### Task directions
Run through the data and copy out every line that mentions the word "camera".

*** Exercise materials Section Begins ***

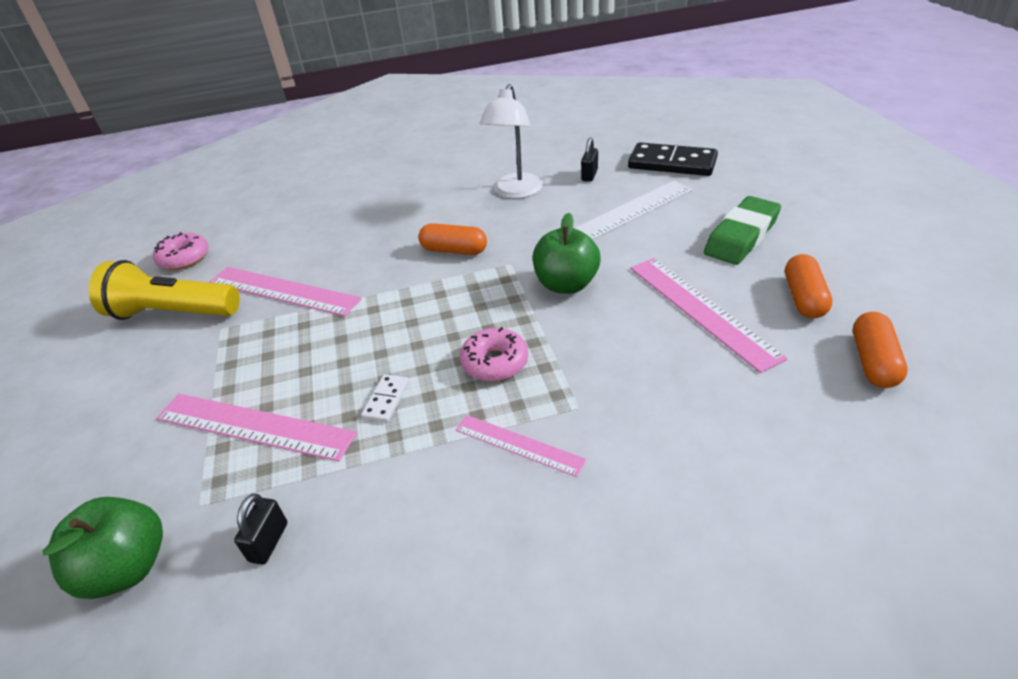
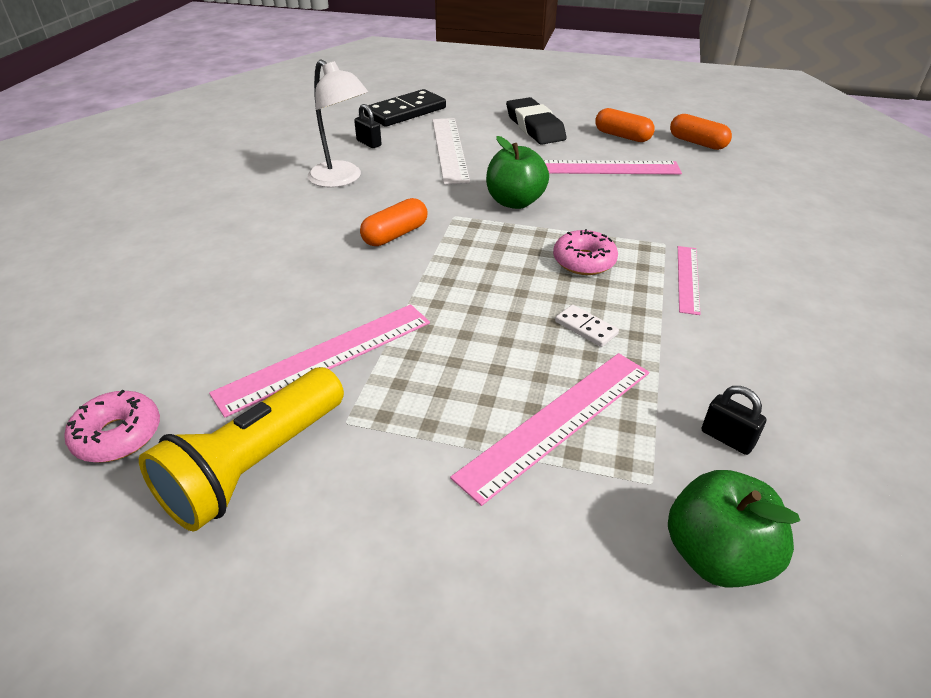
camera: 65 degrees left, 0 degrees up
pink ruler [456,415,586,477] -> pink ruler turned 45 degrees counterclockwise [678,246,700,315]
green eraser [704,196,781,265] -> black eraser [506,97,566,145]

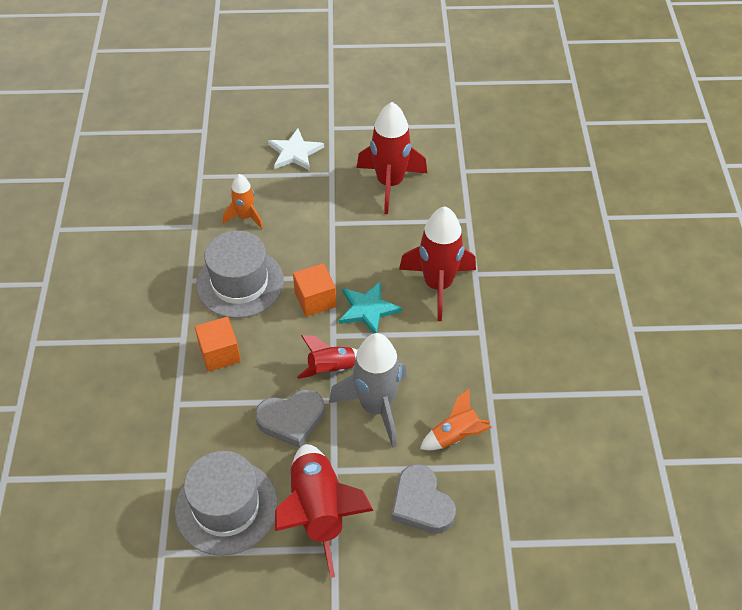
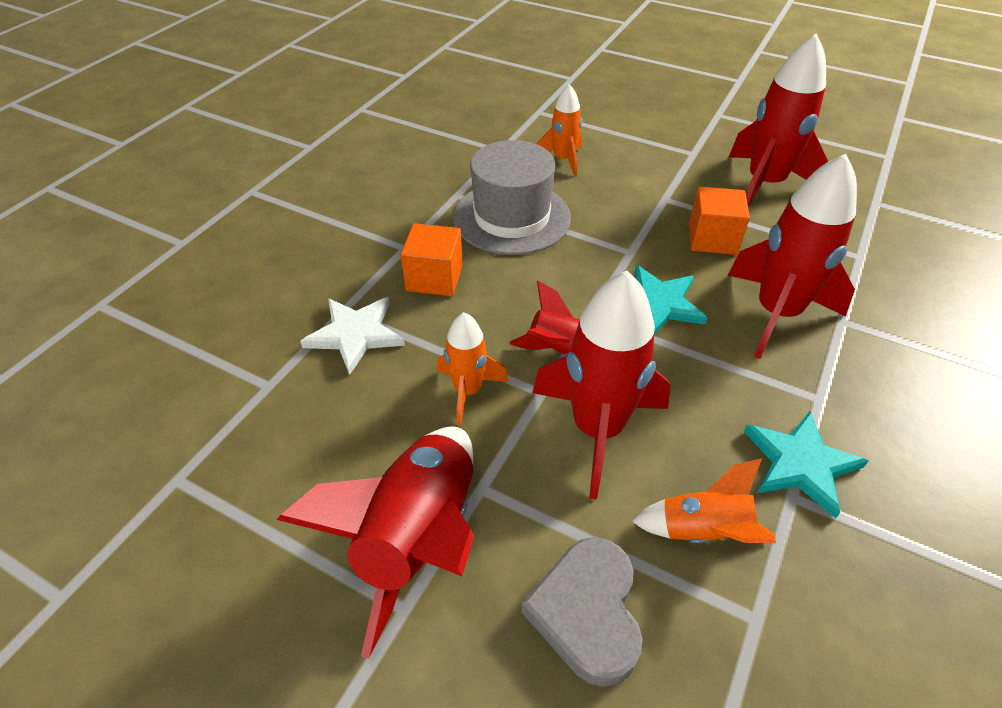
camera: 30 degrees right, 5 degrees down
grey hat [175,451,278,556] -> none
grey heart [255,389,324,448] -> orange rocket [437,312,508,425]
white star [268,129,324,171] -> white star moved to [300,297,405,375]
orange cube [293,263,336,317] -> orange cube moved to [689,187,750,255]
grey rocket [329,333,407,448] -> red rocket [532,271,671,499]
none -> turquoise star [744,411,868,519]

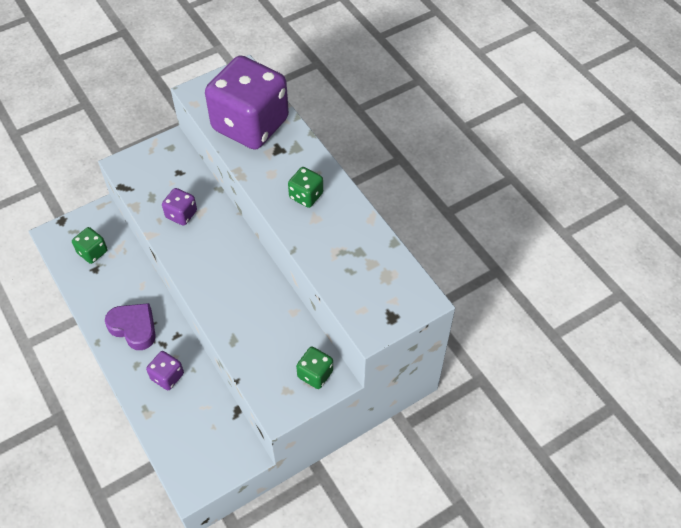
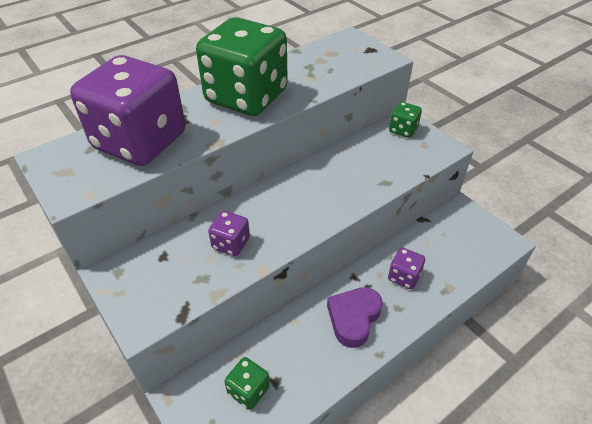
camera: 95 degrees left, 10 degrees down
green dice [288,167,323,208] -> green dice [196,17,288,116], size x2.38

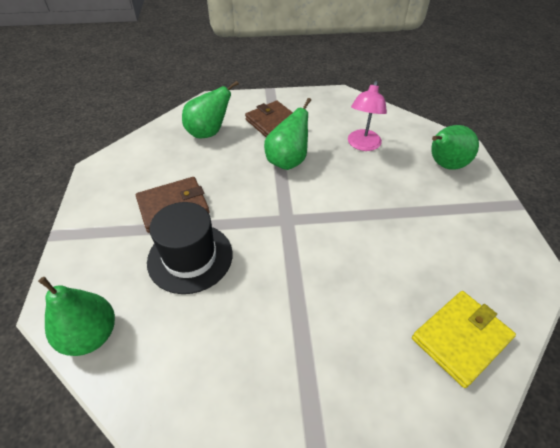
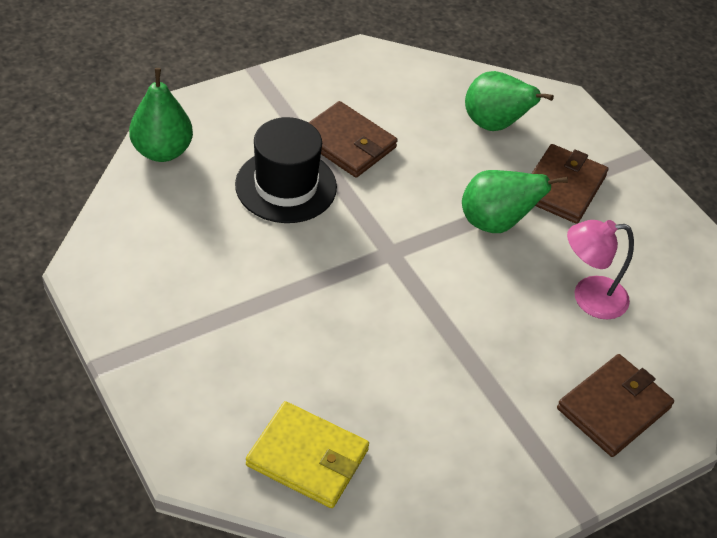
camera: 60 degrees right, 0 degrees up
green pear [431,125,479,170] -> brown wallet [557,354,674,457]

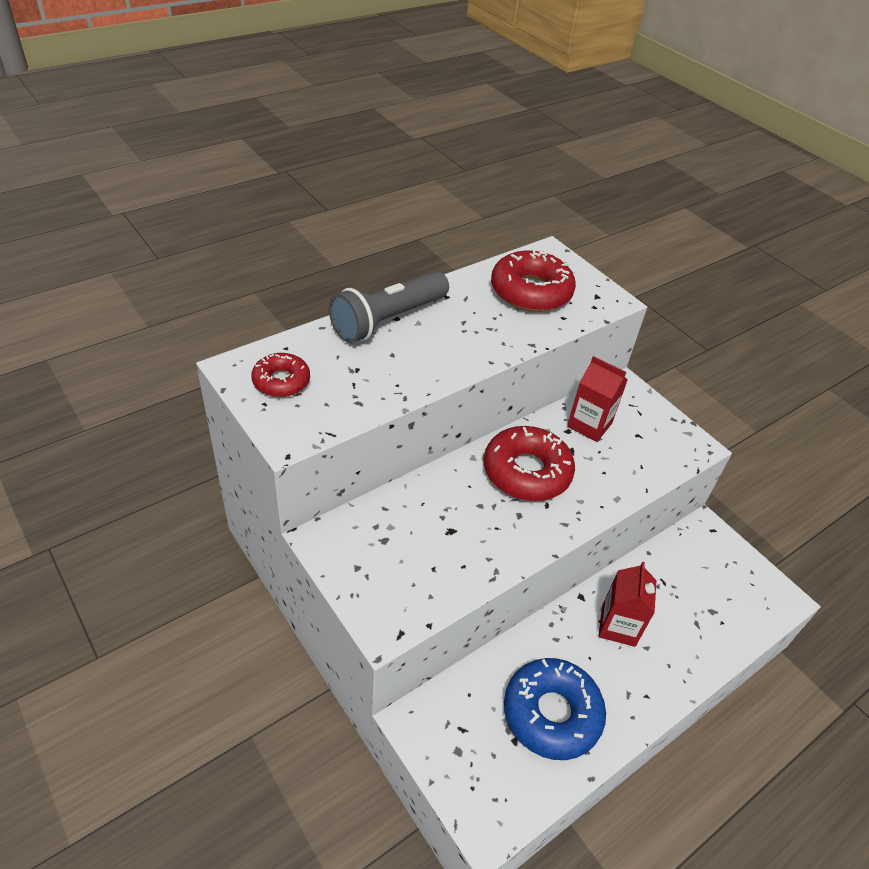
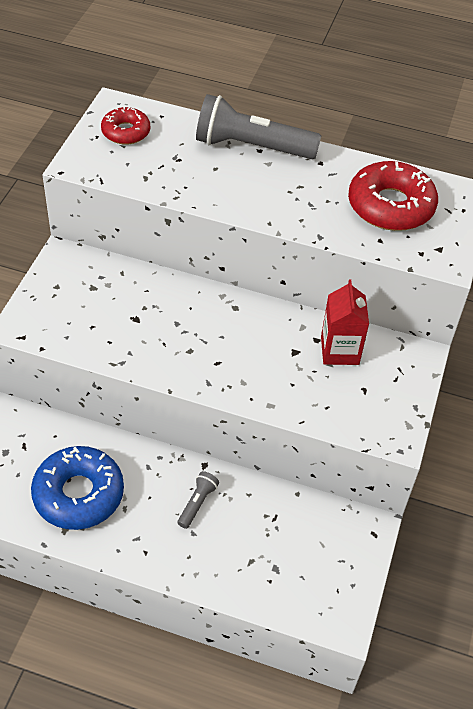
camera: 55 degrees right, 5 degrees up
red donut [484,426,575,501] -> none
red carton [598,562,657,647] -> grey flashlight [177,471,219,529]

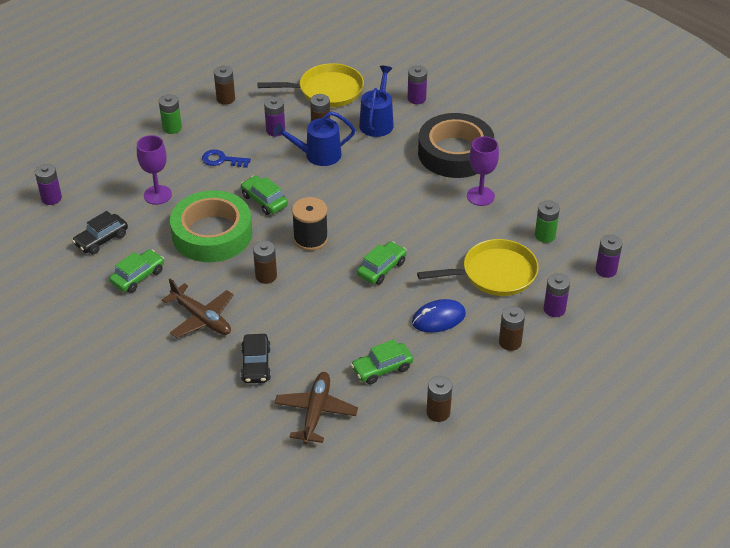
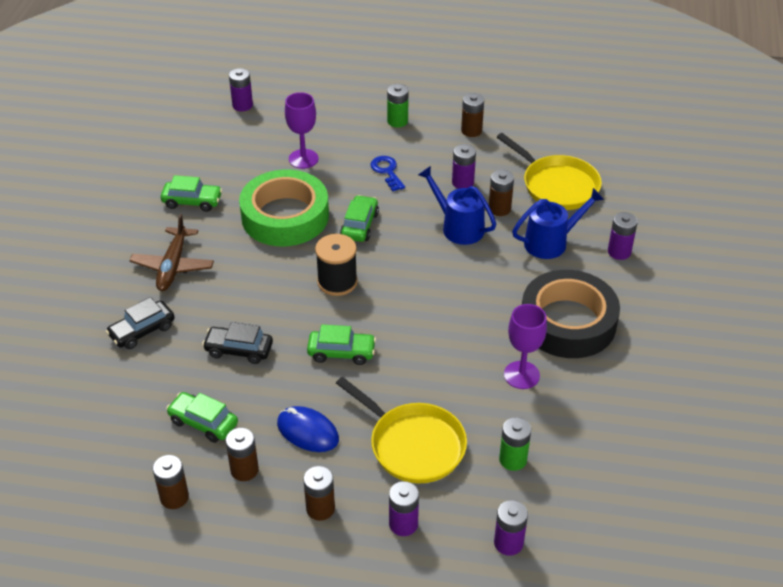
camera: 55 degrees right, 0 degrees up
black car [72,211,128,254] -> black car moved to [202,322,273,364]
brown battery [253,240,277,284] -> brown battery moved to [225,428,259,481]
brown plane [274,372,358,444] -> none

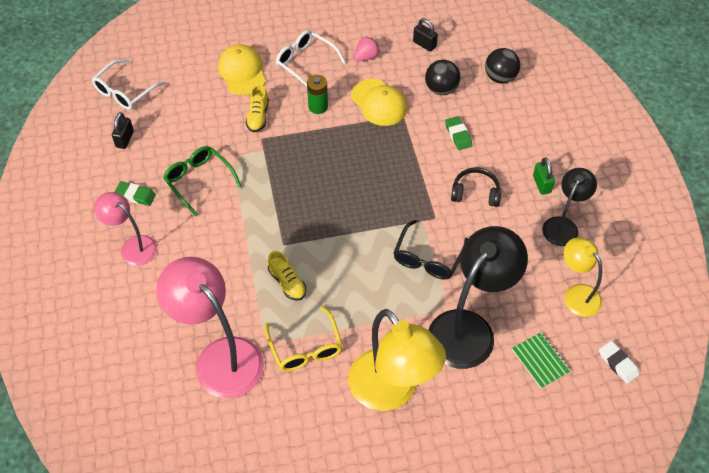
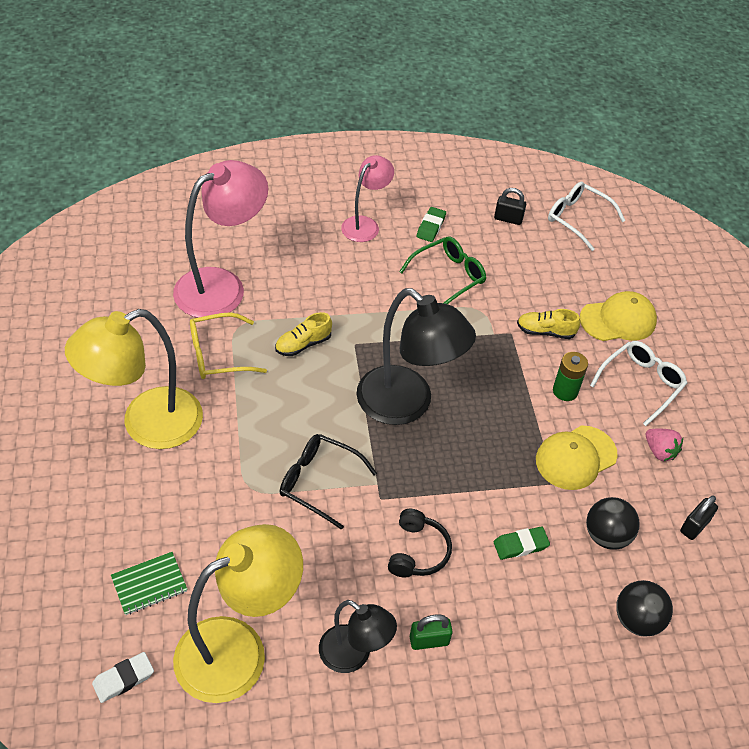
camera: 90 degrees right, 5 degrees down
black lamp [429,226,528,369] -> black lamp moved to [357,288,476,425]
yellow lamp [564,237,602,317] -> yellow lamp [173,524,303,703], size x1.74

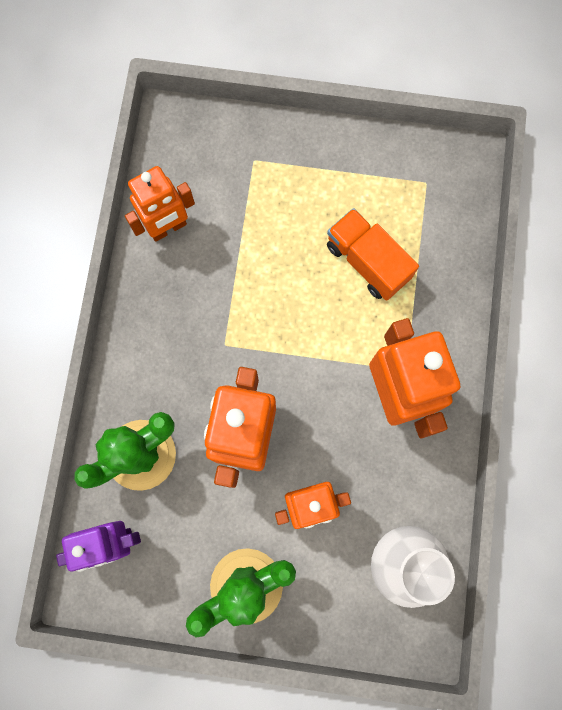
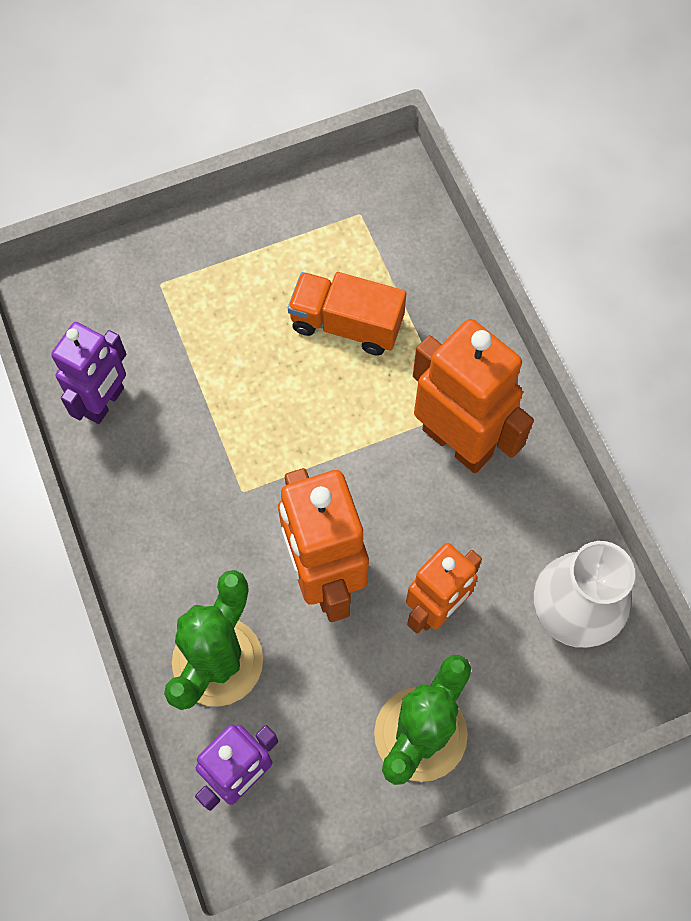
camera: 30 degrees left, 10 degrees down
orange robot [125,166,195,242] -> purple robot [51,322,126,424]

*** Exercise materials Section Ends ***

### Result of the exercise
camera: 65 degrees left, 0 degrees up
camera: 30 degrees right, 5 degrees down
camera: 95 degrees left, 10 degrees down
camera: 60 degrees right, 0 degrees up
camera: 55 degrees right, 5 degrees up
camera: 55 degrees right, 0 degrees up
camera: 90 degrees right, 5 degrees down
camera: 30 degrees left, 10 degrees down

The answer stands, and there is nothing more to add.